→ **Exercise brief**
In the records below, some lines contain "black"; state the number of such lines and nothing else.

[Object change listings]
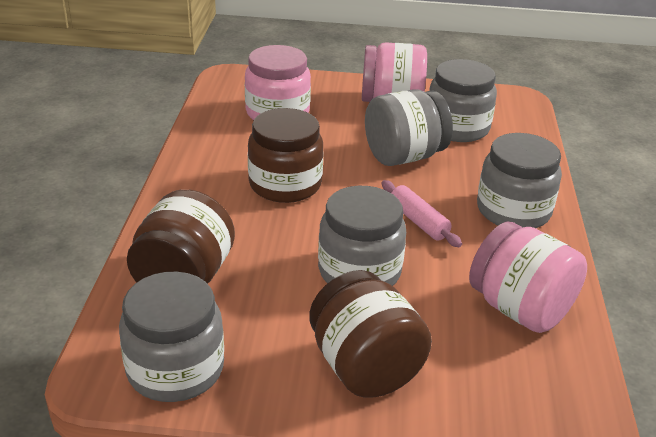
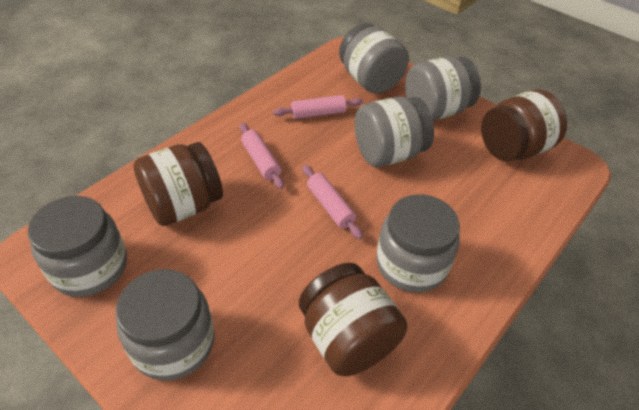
grey jar: 5 -> 6
pink jar: 3 -> 0
pink rolling pin: 1 -> 3

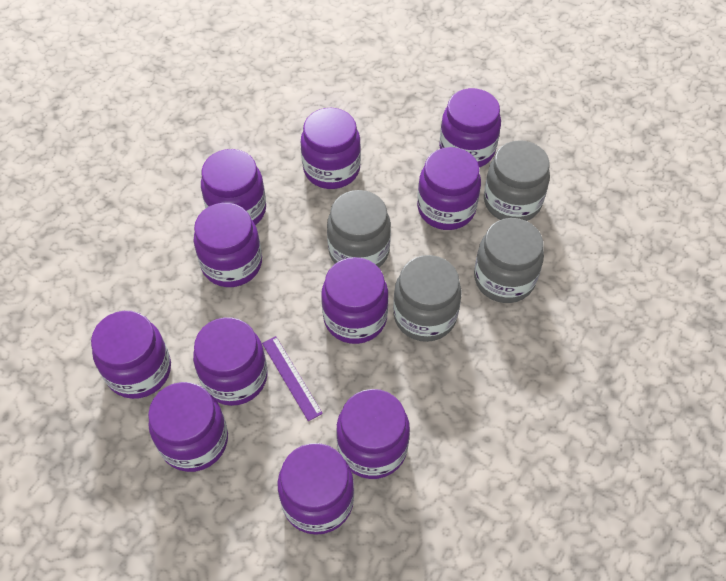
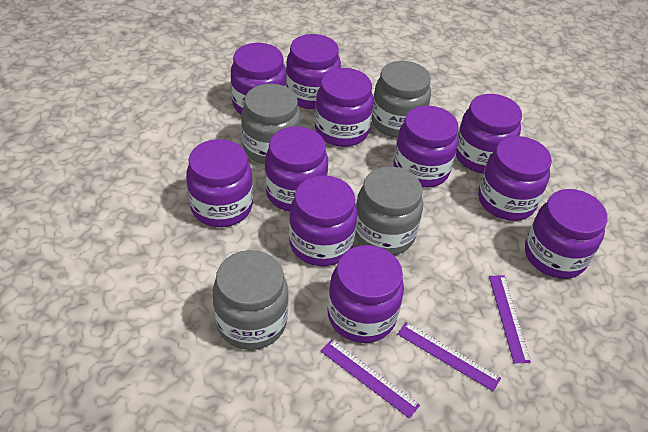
purple ruler: 1 -> 3

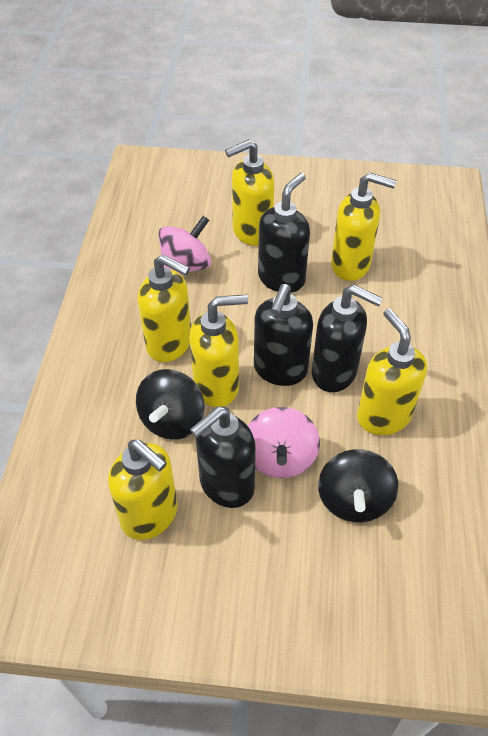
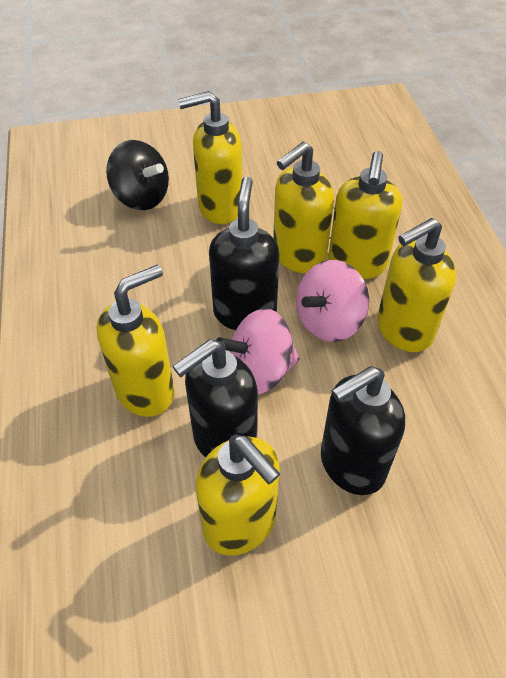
black soap dispenser: 4 -> 3
black spinning top: 2 -> 1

→ **Reply to the exercise**
2